** What you have to do **
Using the entries below, write out the line with "yellow brick M2:M4", the line with "blue brick O1:O2", and every line in between, exactly as each is written.

** Provided information **
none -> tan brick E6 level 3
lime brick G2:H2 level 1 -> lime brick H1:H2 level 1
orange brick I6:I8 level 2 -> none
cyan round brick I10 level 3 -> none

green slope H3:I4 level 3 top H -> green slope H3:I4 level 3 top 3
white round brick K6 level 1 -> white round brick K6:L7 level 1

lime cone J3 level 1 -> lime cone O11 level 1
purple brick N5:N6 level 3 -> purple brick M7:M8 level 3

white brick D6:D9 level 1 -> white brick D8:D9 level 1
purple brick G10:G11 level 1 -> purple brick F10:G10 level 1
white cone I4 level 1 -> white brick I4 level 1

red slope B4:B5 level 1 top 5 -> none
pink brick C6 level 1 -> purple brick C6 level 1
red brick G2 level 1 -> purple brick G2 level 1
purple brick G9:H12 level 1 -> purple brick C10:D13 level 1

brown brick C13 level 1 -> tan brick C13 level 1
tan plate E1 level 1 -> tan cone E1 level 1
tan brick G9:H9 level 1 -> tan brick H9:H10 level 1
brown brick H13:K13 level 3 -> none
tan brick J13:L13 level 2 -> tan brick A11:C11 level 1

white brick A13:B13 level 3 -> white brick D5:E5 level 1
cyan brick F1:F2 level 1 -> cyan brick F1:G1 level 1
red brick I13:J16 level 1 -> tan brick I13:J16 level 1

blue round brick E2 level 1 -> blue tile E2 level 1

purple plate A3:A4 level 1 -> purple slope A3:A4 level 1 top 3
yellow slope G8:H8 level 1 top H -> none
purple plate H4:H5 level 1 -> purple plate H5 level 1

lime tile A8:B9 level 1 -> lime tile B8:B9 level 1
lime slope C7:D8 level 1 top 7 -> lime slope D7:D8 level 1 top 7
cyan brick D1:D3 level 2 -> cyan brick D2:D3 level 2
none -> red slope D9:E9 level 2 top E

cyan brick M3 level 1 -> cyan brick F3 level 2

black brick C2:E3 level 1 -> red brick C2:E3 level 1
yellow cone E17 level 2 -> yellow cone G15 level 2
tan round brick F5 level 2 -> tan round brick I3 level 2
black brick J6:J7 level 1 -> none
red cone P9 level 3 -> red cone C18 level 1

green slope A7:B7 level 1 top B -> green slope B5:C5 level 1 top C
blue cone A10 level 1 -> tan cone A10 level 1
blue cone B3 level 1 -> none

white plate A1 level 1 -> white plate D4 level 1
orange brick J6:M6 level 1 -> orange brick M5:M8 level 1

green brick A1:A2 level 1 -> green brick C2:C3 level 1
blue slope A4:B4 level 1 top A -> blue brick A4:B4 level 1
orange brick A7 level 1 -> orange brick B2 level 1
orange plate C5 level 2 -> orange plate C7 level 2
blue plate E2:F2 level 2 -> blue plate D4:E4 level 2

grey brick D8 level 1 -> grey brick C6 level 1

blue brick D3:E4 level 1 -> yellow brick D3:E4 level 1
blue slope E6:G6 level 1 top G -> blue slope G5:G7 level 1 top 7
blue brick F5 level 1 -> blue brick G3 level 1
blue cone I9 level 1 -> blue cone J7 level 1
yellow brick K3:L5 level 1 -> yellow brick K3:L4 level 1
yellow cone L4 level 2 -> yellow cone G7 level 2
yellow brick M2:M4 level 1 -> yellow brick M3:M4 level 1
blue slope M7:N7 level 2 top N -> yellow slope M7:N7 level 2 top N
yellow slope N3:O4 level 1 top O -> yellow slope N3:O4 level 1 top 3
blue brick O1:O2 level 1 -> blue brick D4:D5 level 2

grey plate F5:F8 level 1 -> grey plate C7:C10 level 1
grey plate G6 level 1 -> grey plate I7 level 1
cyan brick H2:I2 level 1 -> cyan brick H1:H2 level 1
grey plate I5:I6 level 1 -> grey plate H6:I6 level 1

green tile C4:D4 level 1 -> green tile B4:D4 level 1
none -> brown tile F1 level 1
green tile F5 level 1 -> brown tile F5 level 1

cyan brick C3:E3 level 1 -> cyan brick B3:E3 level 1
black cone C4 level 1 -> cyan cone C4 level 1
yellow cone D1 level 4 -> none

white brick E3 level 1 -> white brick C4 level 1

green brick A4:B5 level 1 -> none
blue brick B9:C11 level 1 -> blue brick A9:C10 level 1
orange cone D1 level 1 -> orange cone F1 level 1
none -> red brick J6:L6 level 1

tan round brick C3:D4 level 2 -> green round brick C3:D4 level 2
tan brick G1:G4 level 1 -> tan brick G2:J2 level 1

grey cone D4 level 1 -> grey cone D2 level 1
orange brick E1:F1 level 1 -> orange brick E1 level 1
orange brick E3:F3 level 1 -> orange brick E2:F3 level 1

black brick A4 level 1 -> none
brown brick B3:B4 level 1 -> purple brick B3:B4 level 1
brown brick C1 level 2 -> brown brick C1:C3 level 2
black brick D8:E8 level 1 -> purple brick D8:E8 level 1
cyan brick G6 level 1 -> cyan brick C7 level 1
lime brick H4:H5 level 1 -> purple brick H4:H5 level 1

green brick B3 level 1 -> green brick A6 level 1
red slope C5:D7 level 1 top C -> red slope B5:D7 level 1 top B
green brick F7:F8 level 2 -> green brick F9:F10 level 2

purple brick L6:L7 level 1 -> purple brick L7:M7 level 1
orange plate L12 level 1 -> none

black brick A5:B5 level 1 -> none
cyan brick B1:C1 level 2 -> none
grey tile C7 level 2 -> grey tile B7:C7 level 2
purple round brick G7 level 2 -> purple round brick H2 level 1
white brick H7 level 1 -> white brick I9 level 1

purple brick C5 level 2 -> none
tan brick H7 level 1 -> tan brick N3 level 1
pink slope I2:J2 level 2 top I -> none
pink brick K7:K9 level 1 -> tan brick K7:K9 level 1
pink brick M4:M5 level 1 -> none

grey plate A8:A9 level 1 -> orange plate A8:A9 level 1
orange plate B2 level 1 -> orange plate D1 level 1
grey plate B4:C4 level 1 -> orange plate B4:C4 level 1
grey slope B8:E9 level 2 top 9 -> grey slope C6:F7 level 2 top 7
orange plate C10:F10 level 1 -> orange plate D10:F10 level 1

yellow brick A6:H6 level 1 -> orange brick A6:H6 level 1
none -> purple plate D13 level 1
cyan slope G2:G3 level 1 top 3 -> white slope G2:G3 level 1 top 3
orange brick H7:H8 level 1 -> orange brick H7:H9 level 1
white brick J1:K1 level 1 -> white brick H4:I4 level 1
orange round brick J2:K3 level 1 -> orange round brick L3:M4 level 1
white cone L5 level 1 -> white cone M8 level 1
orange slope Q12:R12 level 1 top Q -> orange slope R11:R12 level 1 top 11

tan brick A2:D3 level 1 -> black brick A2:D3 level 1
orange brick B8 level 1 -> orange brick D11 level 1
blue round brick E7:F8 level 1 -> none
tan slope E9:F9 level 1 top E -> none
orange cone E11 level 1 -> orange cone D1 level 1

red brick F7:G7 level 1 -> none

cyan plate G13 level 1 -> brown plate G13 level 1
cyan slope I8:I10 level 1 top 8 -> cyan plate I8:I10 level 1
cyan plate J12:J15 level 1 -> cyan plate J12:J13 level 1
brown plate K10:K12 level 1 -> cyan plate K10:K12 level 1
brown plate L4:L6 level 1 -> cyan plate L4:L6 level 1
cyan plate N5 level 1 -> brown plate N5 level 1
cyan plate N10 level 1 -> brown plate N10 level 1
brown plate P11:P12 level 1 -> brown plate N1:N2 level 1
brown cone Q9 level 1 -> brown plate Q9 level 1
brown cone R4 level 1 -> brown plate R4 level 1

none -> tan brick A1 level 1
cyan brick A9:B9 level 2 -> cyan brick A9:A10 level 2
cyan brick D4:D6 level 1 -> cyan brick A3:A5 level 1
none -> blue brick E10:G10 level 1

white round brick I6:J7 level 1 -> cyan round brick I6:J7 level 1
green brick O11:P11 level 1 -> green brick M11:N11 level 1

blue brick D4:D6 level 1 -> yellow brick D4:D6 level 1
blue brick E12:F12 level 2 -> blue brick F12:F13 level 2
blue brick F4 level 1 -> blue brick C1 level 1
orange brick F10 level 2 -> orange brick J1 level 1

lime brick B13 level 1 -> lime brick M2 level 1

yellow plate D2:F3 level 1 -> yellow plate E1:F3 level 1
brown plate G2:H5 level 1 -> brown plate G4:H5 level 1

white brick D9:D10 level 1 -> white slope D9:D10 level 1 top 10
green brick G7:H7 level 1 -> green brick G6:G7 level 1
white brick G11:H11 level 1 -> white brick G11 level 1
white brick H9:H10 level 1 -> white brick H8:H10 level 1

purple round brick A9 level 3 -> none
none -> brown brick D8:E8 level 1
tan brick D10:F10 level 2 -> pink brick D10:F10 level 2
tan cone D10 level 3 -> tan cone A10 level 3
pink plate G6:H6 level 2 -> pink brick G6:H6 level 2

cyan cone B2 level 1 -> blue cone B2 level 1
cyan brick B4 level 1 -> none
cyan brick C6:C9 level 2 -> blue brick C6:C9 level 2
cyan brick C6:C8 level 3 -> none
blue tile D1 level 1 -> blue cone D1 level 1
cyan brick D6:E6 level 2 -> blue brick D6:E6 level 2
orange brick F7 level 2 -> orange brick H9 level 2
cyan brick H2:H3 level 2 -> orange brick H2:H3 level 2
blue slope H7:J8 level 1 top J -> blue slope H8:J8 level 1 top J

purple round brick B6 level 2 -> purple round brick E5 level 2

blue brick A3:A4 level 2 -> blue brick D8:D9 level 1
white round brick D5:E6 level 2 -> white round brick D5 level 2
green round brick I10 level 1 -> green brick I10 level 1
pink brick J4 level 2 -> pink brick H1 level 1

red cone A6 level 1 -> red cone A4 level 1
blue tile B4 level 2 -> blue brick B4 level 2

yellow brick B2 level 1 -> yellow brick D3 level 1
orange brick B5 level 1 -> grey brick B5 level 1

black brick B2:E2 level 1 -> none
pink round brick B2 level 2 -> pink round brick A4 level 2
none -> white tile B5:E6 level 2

** Solution to the problem **
yellow brick M2:M4 level 1 -> yellow brick M3:M4 level 1
blue slope M7:N7 level 2 top N -> yellow slope M7:N7 level 2 top N
yellow slope N3:O4 level 1 top O -> yellow slope N3:O4 level 1 top 3
blue brick O1:O2 level 1 -> blue brick D4:D5 level 2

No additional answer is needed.